Work item: Read through the lines below for the string "VEXT" and copy each one that has it.

[Itemized modification records]
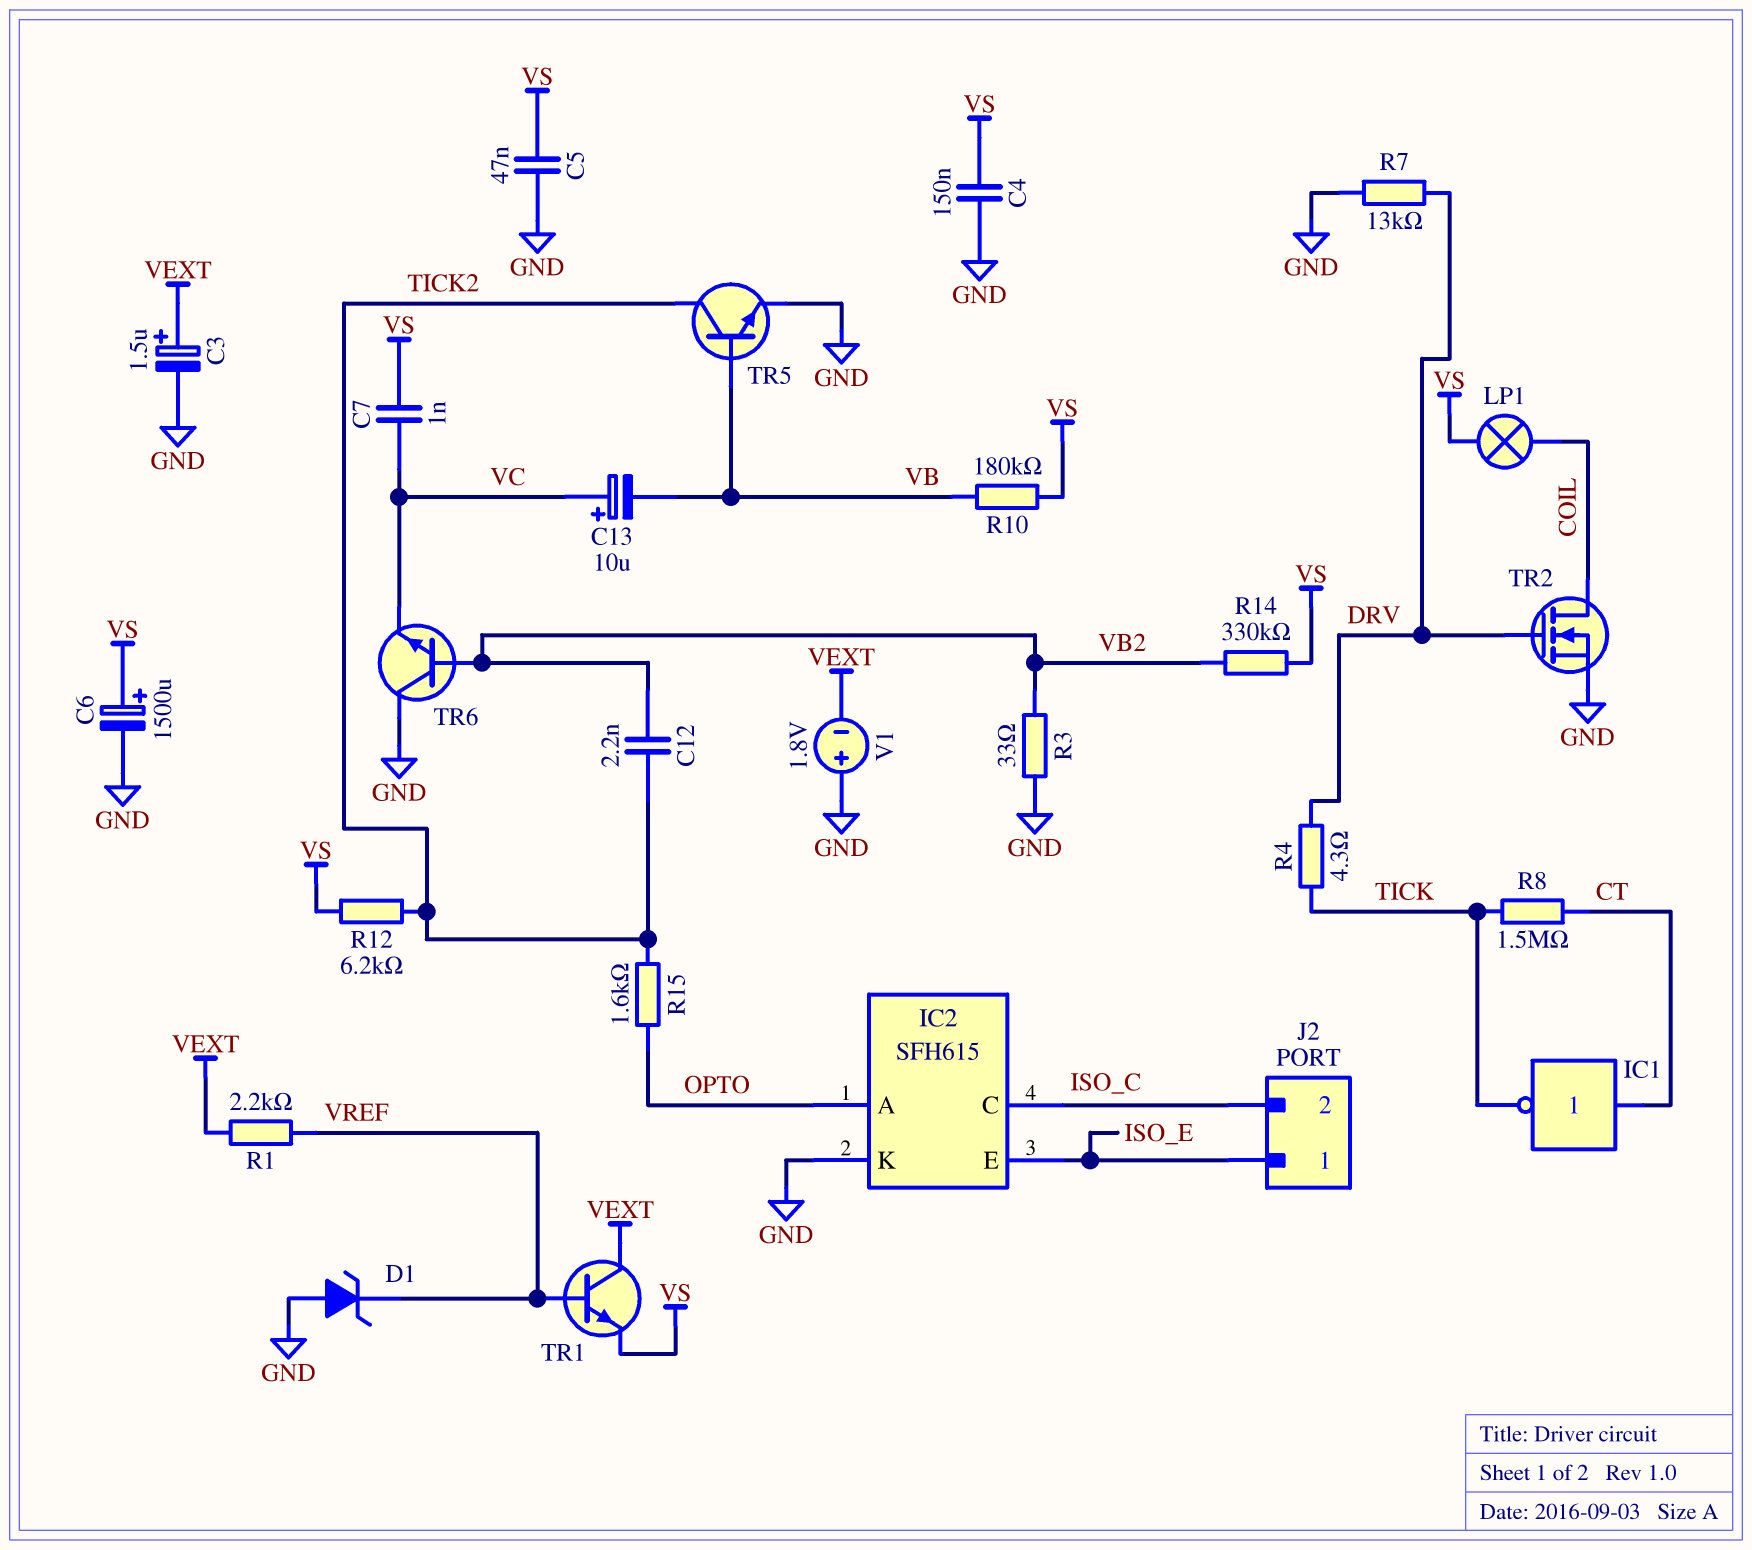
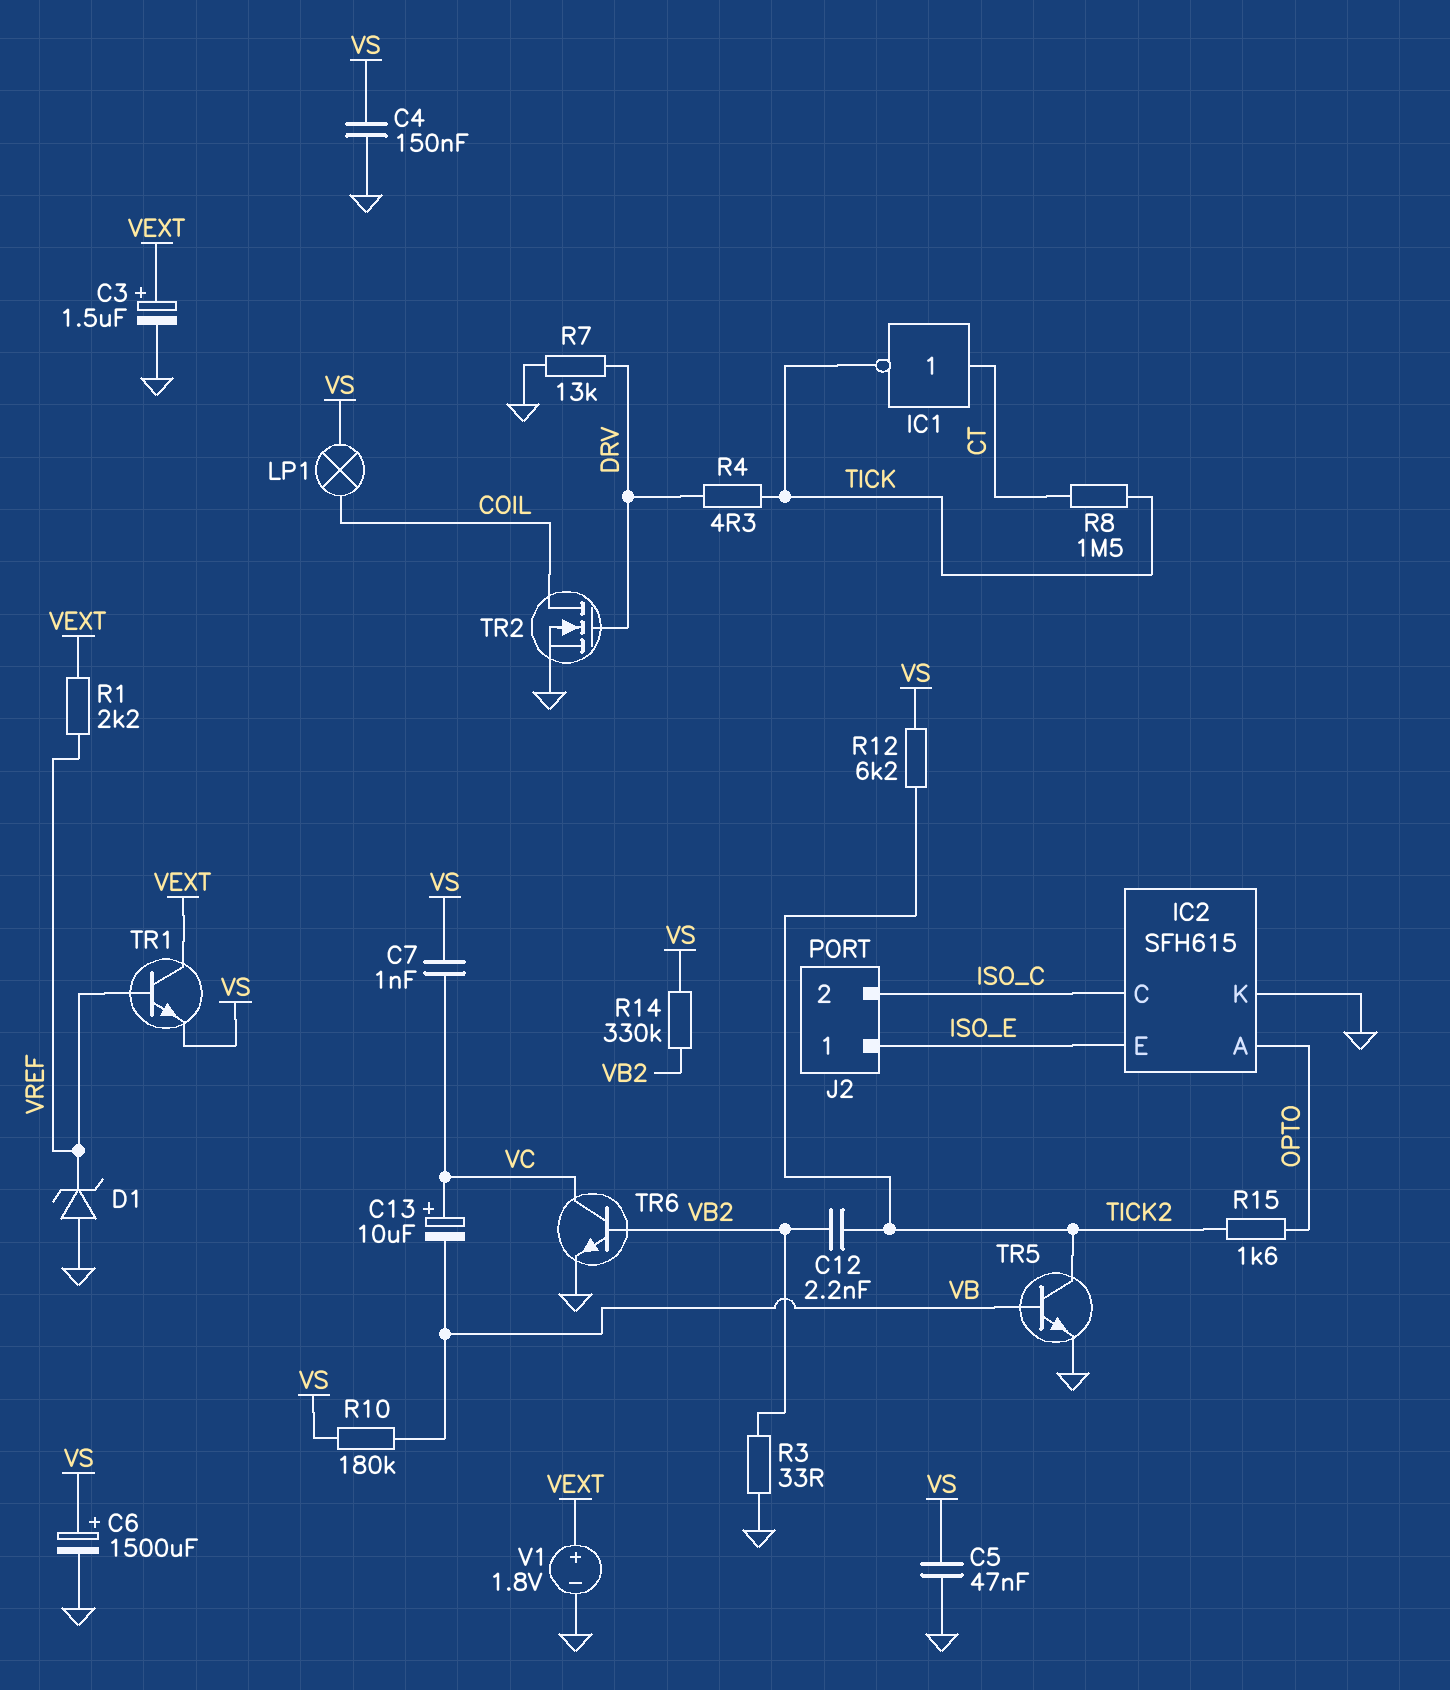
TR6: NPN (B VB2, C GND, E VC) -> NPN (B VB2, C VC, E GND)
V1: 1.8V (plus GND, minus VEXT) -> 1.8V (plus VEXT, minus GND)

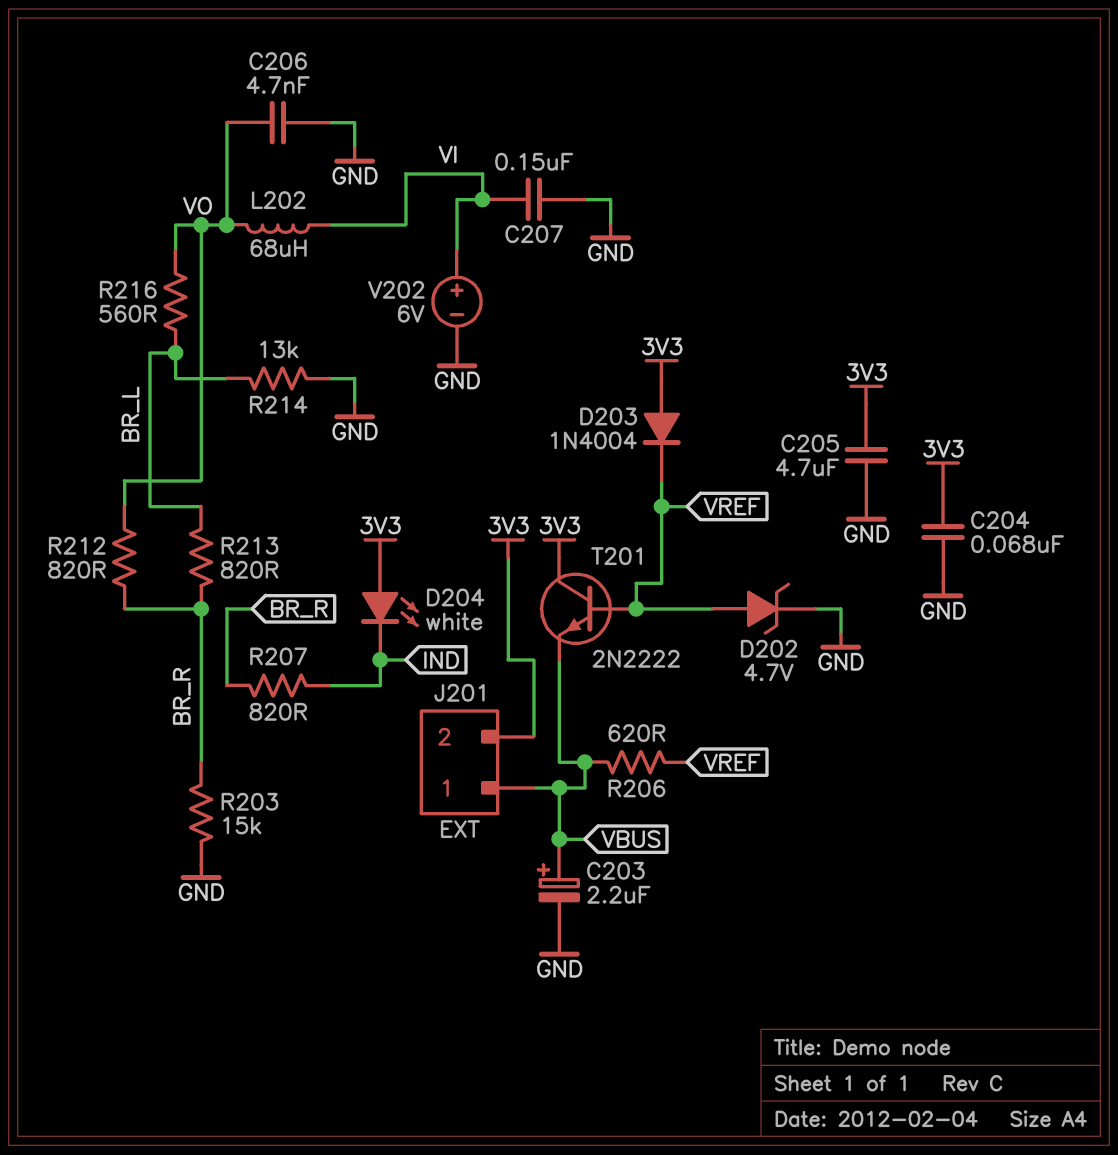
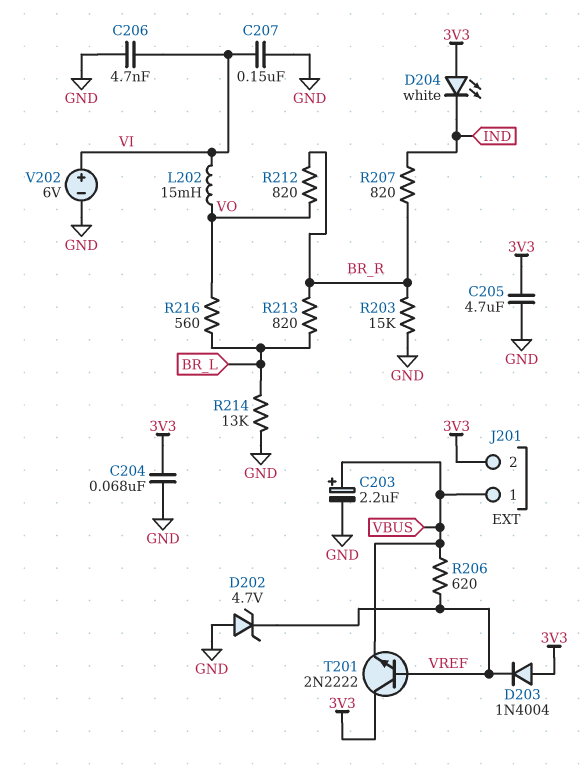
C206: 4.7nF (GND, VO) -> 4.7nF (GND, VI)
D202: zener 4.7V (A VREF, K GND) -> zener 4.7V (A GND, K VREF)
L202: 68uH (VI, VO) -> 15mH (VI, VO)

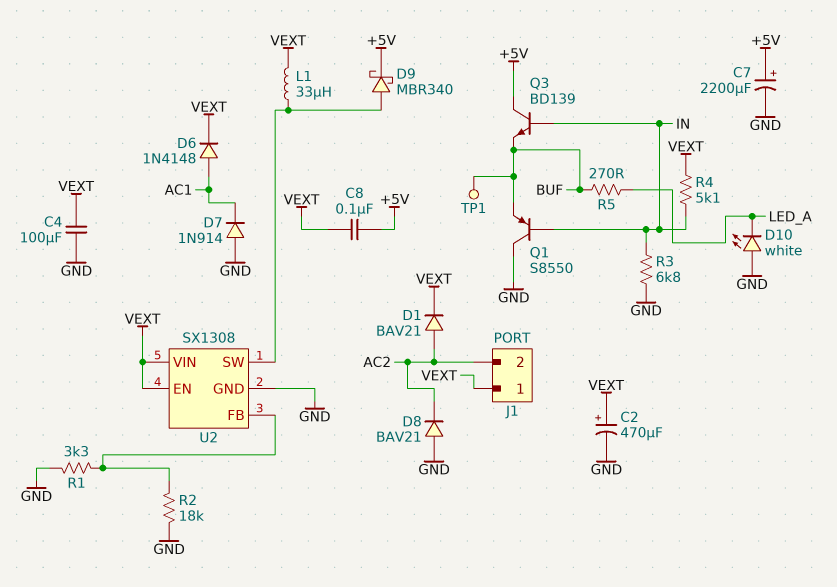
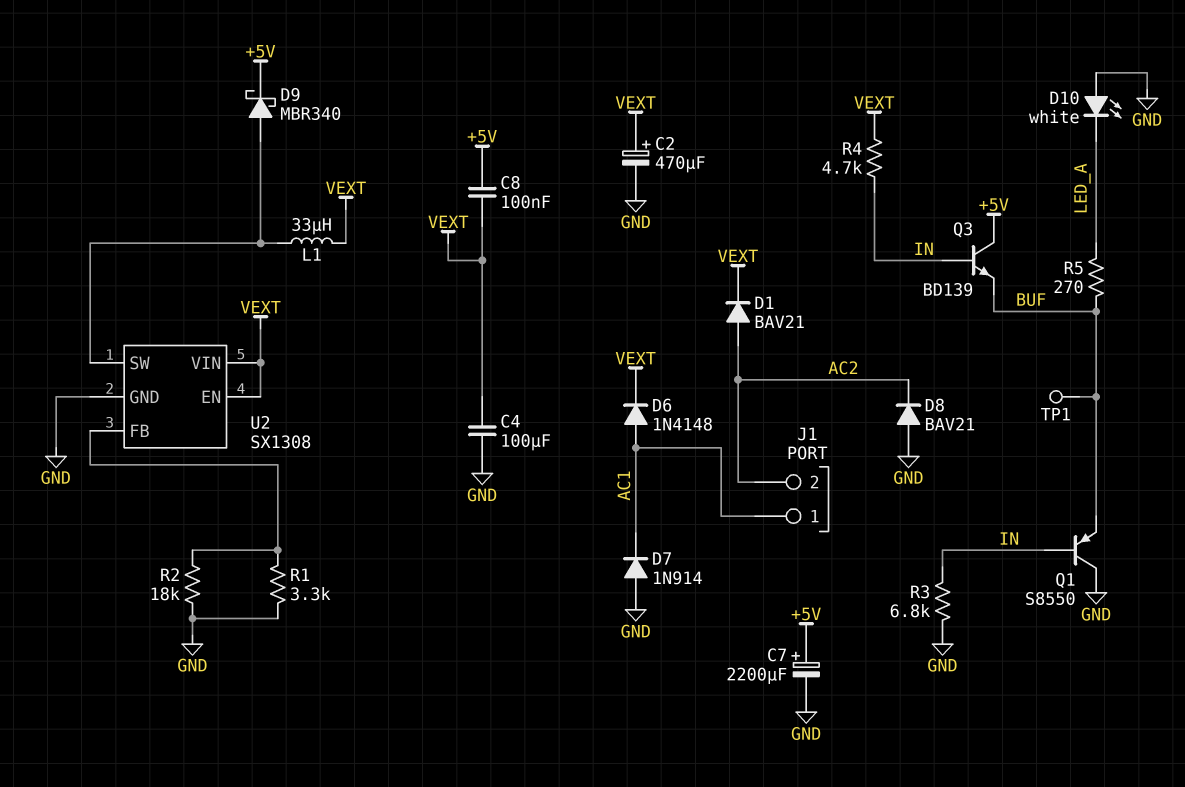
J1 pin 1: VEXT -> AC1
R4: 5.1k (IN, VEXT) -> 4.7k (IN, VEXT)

Your response:
V1: 1.8V (plus GND, minus VEXT) -> 1.8V (plus VEXT, minus GND)
J1 pin 1: VEXT -> AC1
R4: 5.1k (IN, VEXT) -> 4.7k (IN, VEXT)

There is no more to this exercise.